>> BEGIN Task material
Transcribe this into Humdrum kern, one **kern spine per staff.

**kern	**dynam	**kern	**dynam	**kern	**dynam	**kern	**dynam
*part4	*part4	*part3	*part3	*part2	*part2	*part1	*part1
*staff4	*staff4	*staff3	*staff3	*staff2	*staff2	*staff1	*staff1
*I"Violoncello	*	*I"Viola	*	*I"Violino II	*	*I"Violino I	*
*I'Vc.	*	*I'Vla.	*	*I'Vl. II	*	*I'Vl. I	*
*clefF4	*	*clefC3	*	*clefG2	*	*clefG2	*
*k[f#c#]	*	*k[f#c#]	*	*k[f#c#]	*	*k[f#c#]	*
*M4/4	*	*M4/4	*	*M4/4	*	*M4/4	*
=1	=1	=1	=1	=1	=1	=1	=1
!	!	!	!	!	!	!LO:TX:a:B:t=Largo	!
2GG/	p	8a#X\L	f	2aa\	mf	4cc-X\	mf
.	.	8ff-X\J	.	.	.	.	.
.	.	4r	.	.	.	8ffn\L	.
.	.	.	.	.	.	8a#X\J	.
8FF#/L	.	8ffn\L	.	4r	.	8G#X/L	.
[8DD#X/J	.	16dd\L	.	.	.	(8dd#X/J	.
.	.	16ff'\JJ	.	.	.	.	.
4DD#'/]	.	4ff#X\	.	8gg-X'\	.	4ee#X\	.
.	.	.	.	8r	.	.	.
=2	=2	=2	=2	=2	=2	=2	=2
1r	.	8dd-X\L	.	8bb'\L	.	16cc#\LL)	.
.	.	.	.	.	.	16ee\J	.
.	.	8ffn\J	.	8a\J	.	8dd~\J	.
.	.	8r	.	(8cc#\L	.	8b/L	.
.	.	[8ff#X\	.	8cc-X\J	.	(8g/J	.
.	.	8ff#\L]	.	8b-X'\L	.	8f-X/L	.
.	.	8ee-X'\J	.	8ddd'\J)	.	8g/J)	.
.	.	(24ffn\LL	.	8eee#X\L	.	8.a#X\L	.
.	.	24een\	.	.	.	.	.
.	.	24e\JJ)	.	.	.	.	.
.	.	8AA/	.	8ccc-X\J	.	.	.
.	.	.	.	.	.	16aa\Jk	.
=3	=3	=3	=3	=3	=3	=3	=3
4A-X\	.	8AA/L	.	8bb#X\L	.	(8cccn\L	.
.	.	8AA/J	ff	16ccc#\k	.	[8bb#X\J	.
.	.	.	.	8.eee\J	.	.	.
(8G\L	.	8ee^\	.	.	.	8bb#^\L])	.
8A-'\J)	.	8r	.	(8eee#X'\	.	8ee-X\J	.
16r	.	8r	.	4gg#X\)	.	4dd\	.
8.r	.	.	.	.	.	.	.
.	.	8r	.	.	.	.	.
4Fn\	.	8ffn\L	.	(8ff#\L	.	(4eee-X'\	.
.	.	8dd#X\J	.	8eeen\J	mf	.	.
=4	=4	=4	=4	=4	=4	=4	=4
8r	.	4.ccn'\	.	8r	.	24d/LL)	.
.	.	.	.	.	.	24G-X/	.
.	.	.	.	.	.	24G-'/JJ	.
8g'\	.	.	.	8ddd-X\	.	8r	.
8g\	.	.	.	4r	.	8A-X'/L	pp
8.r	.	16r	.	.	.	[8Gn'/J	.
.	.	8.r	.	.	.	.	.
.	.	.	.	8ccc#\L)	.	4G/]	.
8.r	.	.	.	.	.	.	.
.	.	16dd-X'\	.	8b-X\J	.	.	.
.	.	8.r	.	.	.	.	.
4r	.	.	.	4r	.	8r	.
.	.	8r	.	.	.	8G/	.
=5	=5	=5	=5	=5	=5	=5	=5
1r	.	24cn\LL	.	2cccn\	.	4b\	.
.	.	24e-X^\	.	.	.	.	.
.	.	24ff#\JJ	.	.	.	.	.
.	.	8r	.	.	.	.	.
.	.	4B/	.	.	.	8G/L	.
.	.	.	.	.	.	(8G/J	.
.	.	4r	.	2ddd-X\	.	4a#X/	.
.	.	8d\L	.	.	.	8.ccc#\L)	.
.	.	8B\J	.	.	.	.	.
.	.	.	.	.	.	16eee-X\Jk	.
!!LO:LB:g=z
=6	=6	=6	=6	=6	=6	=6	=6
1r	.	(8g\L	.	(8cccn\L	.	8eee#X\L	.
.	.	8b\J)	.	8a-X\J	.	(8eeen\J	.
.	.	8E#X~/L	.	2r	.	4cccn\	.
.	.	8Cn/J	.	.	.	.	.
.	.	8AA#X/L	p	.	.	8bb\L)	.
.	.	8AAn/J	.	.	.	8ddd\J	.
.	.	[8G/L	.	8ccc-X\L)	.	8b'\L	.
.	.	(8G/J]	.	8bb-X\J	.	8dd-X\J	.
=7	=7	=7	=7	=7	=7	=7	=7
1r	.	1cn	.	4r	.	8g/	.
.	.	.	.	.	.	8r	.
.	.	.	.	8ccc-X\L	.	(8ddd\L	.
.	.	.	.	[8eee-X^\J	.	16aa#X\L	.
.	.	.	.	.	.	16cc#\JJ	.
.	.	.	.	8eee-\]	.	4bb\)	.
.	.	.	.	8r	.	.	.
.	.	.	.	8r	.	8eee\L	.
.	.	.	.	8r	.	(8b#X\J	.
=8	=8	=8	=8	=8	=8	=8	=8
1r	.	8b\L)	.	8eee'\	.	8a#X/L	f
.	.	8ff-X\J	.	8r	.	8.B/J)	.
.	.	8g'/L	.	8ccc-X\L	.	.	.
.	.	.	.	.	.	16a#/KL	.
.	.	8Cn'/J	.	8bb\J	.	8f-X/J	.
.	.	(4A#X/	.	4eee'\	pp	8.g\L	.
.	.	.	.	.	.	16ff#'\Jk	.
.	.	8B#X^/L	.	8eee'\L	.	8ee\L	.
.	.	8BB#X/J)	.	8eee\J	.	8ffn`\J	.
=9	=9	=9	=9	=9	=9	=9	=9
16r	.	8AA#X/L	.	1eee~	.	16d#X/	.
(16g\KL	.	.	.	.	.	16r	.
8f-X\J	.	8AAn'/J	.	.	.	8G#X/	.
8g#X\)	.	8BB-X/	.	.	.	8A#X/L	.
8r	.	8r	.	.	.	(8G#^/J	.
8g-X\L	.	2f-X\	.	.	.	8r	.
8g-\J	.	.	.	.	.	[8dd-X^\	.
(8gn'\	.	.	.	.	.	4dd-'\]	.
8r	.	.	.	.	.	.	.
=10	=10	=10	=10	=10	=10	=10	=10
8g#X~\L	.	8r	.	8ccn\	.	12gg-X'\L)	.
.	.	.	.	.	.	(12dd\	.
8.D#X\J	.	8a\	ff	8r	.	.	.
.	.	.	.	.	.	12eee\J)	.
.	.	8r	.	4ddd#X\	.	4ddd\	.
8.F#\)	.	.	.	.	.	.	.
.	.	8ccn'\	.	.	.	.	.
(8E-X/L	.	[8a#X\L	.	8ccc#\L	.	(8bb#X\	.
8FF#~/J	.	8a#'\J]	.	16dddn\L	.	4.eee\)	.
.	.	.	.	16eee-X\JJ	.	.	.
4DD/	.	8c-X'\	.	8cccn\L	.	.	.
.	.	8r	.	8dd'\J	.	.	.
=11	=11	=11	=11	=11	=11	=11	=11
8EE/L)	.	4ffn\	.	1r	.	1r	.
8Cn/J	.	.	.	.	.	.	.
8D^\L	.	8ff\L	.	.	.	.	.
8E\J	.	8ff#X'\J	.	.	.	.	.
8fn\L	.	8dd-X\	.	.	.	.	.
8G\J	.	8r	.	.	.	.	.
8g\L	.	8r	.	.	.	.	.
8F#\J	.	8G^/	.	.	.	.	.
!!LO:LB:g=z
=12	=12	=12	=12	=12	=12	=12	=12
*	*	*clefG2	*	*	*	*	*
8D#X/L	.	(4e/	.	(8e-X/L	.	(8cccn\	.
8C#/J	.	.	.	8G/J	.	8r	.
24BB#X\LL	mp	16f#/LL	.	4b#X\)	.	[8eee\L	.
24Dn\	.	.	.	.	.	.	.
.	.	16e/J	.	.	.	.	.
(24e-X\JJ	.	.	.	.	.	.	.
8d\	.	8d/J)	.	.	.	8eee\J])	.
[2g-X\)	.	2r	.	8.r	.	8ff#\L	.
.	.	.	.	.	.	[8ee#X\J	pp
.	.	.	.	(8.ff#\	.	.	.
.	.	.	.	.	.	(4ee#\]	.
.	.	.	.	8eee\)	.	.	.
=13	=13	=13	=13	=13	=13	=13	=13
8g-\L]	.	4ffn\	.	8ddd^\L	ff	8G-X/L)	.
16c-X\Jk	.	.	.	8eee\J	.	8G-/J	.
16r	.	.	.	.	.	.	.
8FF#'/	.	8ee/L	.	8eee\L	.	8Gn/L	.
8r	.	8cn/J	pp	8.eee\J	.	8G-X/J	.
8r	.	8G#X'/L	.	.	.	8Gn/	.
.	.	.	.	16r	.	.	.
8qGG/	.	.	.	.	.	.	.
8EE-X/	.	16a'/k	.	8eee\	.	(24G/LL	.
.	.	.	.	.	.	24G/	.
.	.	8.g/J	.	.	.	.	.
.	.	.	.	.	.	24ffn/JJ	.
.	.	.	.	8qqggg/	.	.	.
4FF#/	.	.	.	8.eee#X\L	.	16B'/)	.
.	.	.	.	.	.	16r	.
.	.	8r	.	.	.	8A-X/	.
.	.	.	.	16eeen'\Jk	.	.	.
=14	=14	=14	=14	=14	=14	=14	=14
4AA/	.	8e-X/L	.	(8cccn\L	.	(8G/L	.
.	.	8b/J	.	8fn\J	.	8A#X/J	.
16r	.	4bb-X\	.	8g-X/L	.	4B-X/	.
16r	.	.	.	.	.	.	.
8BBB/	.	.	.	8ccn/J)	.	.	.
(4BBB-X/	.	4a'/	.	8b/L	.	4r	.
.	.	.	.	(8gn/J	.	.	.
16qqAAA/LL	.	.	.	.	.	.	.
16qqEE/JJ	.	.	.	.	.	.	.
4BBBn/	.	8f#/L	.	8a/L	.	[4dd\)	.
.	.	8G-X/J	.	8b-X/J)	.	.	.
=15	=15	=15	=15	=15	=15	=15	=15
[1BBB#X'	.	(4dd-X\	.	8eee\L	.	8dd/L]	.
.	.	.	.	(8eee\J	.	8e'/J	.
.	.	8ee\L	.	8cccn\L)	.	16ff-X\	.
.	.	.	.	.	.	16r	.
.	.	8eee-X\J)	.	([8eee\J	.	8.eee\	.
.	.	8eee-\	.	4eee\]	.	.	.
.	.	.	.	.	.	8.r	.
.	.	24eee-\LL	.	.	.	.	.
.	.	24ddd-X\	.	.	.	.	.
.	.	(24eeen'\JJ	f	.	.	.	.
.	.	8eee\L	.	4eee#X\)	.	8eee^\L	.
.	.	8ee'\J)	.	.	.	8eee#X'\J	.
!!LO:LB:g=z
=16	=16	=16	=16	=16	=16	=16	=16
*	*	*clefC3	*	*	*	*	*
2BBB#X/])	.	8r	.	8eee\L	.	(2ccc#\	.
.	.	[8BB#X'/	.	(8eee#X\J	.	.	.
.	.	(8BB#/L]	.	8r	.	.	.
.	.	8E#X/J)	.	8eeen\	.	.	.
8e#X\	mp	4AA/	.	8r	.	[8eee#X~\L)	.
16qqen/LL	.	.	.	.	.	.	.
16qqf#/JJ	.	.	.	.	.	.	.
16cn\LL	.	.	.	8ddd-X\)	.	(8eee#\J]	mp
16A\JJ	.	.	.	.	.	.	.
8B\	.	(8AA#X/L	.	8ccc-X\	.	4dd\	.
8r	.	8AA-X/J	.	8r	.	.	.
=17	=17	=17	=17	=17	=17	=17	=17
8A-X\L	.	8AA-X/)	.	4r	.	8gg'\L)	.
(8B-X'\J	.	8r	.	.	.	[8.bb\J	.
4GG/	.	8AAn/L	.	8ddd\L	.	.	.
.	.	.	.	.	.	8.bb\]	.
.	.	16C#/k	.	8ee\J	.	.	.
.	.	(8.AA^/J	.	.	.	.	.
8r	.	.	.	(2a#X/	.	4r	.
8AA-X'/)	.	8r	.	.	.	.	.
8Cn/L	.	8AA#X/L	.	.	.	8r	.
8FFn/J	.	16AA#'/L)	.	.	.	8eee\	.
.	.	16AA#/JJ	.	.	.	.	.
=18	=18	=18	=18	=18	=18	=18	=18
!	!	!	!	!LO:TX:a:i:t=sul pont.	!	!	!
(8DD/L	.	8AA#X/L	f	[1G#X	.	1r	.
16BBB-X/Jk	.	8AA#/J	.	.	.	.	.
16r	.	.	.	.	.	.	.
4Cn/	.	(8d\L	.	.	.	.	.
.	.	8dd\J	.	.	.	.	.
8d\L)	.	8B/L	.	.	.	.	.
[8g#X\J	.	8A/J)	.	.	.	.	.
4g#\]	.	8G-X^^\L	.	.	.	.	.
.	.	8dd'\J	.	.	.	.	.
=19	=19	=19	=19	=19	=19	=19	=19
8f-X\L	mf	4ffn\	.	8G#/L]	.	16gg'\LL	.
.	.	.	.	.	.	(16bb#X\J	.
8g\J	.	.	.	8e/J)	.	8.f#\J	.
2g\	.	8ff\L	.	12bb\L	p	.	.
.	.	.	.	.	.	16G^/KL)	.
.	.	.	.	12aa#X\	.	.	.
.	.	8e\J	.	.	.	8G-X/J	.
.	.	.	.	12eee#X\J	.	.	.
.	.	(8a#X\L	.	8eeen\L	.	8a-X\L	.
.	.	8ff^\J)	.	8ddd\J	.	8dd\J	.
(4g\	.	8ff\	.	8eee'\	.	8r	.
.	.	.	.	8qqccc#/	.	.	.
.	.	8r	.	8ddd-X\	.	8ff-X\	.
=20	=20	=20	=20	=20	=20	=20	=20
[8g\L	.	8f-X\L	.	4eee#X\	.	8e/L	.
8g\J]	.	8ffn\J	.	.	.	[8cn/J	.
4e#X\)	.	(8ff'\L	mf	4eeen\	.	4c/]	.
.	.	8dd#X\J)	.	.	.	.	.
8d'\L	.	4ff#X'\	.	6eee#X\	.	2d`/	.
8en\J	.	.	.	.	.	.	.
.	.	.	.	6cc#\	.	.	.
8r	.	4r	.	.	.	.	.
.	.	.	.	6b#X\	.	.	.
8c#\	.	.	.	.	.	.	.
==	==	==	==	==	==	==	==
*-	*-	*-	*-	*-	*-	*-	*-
>> END Task material
* Exercise directions *
Pick out each line in the items above that contains the string "kern", and copy those lines.

* The output *
Transcribe this into Humdrum kern, one **kern spine per staff.
**kern	**dynam	**kern	**dynam	**kern	**dynam	**kern	**dynam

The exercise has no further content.